**Information given:**
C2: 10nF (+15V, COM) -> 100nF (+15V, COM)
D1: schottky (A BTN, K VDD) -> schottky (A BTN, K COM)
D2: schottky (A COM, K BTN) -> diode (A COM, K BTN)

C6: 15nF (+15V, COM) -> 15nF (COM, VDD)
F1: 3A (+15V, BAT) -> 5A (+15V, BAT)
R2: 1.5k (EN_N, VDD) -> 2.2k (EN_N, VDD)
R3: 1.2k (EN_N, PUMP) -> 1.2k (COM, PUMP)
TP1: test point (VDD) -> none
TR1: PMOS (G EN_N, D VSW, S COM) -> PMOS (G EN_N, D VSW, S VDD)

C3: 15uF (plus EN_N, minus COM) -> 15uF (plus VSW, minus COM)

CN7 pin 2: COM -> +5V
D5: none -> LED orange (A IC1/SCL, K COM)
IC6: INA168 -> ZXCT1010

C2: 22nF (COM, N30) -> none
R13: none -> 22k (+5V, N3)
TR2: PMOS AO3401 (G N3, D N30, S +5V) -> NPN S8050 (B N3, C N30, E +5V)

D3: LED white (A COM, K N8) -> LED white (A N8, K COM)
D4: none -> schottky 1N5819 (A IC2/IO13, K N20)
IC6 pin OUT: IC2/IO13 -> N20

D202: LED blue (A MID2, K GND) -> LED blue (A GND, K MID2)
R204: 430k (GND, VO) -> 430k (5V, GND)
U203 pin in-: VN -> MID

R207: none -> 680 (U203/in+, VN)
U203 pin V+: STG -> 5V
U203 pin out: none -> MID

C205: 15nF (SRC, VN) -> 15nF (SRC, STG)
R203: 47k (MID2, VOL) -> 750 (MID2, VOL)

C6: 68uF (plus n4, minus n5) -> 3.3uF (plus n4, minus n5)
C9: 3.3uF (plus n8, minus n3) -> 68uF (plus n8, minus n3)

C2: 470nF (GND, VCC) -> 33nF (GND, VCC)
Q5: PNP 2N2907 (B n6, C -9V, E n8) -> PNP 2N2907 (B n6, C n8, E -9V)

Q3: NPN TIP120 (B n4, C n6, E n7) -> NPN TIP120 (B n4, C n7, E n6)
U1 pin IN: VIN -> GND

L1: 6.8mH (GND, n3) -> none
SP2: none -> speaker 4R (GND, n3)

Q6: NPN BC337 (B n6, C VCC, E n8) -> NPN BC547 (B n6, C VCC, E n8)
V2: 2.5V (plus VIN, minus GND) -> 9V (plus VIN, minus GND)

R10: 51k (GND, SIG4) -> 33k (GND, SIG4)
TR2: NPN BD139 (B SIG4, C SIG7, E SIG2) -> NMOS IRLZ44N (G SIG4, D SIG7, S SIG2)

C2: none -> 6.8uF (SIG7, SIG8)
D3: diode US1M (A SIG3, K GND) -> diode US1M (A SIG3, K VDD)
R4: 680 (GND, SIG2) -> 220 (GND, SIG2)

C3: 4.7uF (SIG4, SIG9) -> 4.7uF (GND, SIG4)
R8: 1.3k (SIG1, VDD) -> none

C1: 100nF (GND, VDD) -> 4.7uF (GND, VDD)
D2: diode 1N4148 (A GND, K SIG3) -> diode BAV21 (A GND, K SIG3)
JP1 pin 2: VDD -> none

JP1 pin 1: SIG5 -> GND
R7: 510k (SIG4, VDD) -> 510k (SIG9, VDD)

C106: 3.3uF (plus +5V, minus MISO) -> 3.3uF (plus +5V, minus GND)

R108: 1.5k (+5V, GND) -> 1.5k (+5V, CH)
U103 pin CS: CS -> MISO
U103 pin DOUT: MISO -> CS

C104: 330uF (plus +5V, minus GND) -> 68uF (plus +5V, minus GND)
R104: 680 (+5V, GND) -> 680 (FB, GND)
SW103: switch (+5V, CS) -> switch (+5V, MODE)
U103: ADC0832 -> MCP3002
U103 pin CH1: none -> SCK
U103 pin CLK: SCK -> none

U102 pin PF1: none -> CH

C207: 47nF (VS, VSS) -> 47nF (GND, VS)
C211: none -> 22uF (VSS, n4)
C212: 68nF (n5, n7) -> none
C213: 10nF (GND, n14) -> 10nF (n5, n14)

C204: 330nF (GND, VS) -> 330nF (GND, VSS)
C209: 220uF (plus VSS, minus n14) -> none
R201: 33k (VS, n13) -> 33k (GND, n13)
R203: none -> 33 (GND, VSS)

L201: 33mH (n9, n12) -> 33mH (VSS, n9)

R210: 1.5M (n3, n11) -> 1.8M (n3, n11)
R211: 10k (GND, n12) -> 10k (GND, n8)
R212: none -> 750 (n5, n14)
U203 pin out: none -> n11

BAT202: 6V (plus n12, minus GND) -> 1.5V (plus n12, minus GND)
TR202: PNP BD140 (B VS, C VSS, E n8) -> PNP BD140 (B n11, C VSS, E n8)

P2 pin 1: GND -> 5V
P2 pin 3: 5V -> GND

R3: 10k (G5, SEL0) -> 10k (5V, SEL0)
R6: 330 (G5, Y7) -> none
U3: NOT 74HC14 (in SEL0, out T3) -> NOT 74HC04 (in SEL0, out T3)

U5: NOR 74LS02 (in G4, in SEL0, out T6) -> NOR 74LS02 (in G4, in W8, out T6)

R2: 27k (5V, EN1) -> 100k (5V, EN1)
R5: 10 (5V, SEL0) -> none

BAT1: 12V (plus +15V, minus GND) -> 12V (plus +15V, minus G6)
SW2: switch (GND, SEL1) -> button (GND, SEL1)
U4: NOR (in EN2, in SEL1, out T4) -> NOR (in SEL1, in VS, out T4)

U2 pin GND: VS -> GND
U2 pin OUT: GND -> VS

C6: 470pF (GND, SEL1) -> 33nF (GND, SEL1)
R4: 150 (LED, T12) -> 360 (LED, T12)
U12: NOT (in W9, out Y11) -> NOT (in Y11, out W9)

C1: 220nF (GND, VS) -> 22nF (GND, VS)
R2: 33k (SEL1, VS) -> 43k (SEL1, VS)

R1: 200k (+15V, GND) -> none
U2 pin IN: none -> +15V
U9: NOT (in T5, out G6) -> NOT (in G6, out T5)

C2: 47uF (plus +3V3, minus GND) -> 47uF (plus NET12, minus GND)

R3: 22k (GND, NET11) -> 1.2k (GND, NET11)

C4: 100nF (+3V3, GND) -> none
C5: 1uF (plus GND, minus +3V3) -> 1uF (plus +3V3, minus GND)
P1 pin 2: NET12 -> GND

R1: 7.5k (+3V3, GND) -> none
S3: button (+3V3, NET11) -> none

**What the task asks:** Reproduce the material in full. Keep it identical to the original.

**Solution:**
C2: 10nF (+15V, COM) -> 100nF (+15V, COM)
D1: schottky (A BTN, K VDD) -> schottky (A BTN, K COM)
D2: schottky (A COM, K BTN) -> diode (A COM, K BTN)

C6: 15nF (+15V, COM) -> 15nF (COM, VDD)
F1: 3A (+15V, BAT) -> 5A (+15V, BAT)
R2: 1.5k (EN_N, VDD) -> 2.2k (EN_N, VDD)
R3: 1.2k (EN_N, PUMP) -> 1.2k (COM, PUMP)
TP1: test point (VDD) -> none
TR1: PMOS (G EN_N, D VSW, S COM) -> PMOS (G EN_N, D VSW, S VDD)

C3: 15uF (plus EN_N, minus COM) -> 15uF (plus VSW, minus COM)

CN7 pin 2: COM -> +5V
D5: none -> LED orange (A IC1/SCL, K COM)
IC6: INA168 -> ZXCT1010

C2: 22nF (COM, N30) -> none
R13: none -> 22k (+5V, N3)
TR2: PMOS AO3401 (G N3, D N30, S +5V) -> NPN S8050 (B N3, C N30, E +5V)

D3: LED white (A COM, K N8) -> LED white (A N8, K COM)
D4: none -> schottky 1N5819 (A IC2/IO13, K N20)
IC6 pin OUT: IC2/IO13 -> N20

D202: LED blue (A MID2, K GND) -> LED blue (A GND, K MID2)
R204: 430k (GND, VO) -> 430k (5V, GND)
U203 pin in-: VN -> MID

R207: none -> 680 (U203/in+, VN)
U203 pin V+: STG -> 5V
U203 pin out: none -> MID

C205: 15nF (SRC, VN) -> 15nF (SRC, STG)
R203: 47k (MID2, VOL) -> 750 (MID2, VOL)

C6: 68uF (plus n4, minus n5) -> 3.3uF (plus n4, minus n5)
C9: 3.3uF (plus n8, minus n3) -> 68uF (plus n8, minus n3)

C2: 470nF (GND, VCC) -> 33nF (GND, VCC)
Q5: PNP 2N2907 (B n6, C -9V, E n8) -> PNP 2N2907 (B n6, C n8, E -9V)

Q3: NPN TIP120 (B n4, C n6, E n7) -> NPN TIP120 (B n4, C n7, E n6)
U1 pin IN: VIN -> GND

L1: 6.8mH (GND, n3) -> none
SP2: none -> speaker 4R (GND, n3)

Q6: NPN BC337 (B n6, C VCC, E n8) -> NPN BC547 (B n6, C VCC, E n8)
V2: 2.5V (plus VIN, minus GND) -> 9V (plus VIN, minus GND)

R10: 51k (GND, SIG4) -> 33k (GND, SIG4)
TR2: NPN BD139 (B SIG4, C SIG7, E SIG2) -> NMOS IRLZ44N (G SIG4, D SIG7, S SIG2)

C2: none -> 6.8uF (SIG7, SIG8)
D3: diode US1M (A SIG3, K GND) -> diode US1M (A SIG3, K VDD)
R4: 680 (GND, SIG2) -> 220 (GND, SIG2)

C3: 4.7uF (SIG4, SIG9) -> 4.7uF (GND, SIG4)
R8: 1.3k (SIG1, VDD) -> none

C1: 100nF (GND, VDD) -> 4.7uF (GND, VDD)
D2: diode 1N4148 (A GND, K SIG3) -> diode BAV21 (A GND, K SIG3)
JP1 pin 2: VDD -> none

JP1 pin 1: SIG5 -> GND
R7: 510k (SIG4, VDD) -> 510k (SIG9, VDD)

C106: 3.3uF (plus +5V, minus MISO) -> 3.3uF (plus +5V, minus GND)

R108: 1.5k (+5V, GND) -> 1.5k (+5V, CH)
U103 pin CS: CS -> MISO
U103 pin DOUT: MISO -> CS

C104: 330uF (plus +5V, minus GND) -> 68uF (plus +5V, minus GND)
R104: 680 (+5V, GND) -> 680 (FB, GND)
SW103: switch (+5V, CS) -> switch (+5V, MODE)
U103: ADC0832 -> MCP3002
U103 pin CH1: none -> SCK
U103 pin CLK: SCK -> none

U102 pin PF1: none -> CH

C207: 47nF (VS, VSS) -> 47nF (GND, VS)
C211: none -> 22uF (VSS, n4)
C212: 68nF (n5, n7) -> none
C213: 10nF (GND, n14) -> 10nF (n5, n14)

C204: 330nF (GND, VS) -> 330nF (GND, VSS)
C209: 220uF (plus VSS, minus n14) -> none
R201: 33k (VS, n13) -> 33k (GND, n13)
R203: none -> 33 (GND, VSS)

L201: 33mH (n9, n12) -> 33mH (VSS, n9)

R210: 1.5M (n3, n11) -> 1.8M (n3, n11)
R211: 10k (GND, n12) -> 10k (GND, n8)
R212: none -> 750 (n5, n14)
U203 pin out: none -> n11

BAT202: 6V (plus n12, minus GND) -> 1.5V (plus n12, minus GND)
TR202: PNP BD140 (B VS, C VSS, E n8) -> PNP BD140 (B n11, C VSS, E n8)

P2 pin 1: GND -> 5V
P2 pin 3: 5V -> GND

R3: 10k (G5, SEL0) -> 10k (5V, SEL0)
R6: 330 (G5, Y7) -> none
U3: NOT 74HC14 (in SEL0, out T3) -> NOT 74HC04 (in SEL0, out T3)

U5: NOR 74LS02 (in G4, in SEL0, out T6) -> NOR 74LS02 (in G4, in W8, out T6)

R2: 27k (5V, EN1) -> 100k (5V, EN1)
R5: 10 (5V, SEL0) -> none

BAT1: 12V (plus +15V, minus GND) -> 12V (plus +15V, minus G6)
SW2: switch (GND, SEL1) -> button (GND, SEL1)
U4: NOR (in EN2, in SEL1, out T4) -> NOR (in SEL1, in VS, out T4)

U2 pin GND: VS -> GND
U2 pin OUT: GND -> VS

C6: 470pF (GND, SEL1) -> 33nF (GND, SEL1)
R4: 150 (LED, T12) -> 360 (LED, T12)
U12: NOT (in W9, out Y11) -> NOT (in Y11, out W9)

C1: 220nF (GND, VS) -> 22nF (GND, VS)
R2: 33k (SEL1, VS) -> 43k (SEL1, VS)

R1: 200k (+15V, GND) -> none
U2 pin IN: none -> +15V
U9: NOT (in T5, out G6) -> NOT (in G6, out T5)

C2: 47uF (plus +3V3, minus GND) -> 47uF (plus NET12, minus GND)

R3: 22k (GND, NET11) -> 1.2k (GND, NET11)

C4: 100nF (+3V3, GND) -> none
C5: 1uF (plus GND, minus +3V3) -> 1uF (plus +3V3, minus GND)
P1 pin 2: NET12 -> GND

R1: 7.5k (+3V3, GND) -> none
S3: button (+3V3, NET11) -> none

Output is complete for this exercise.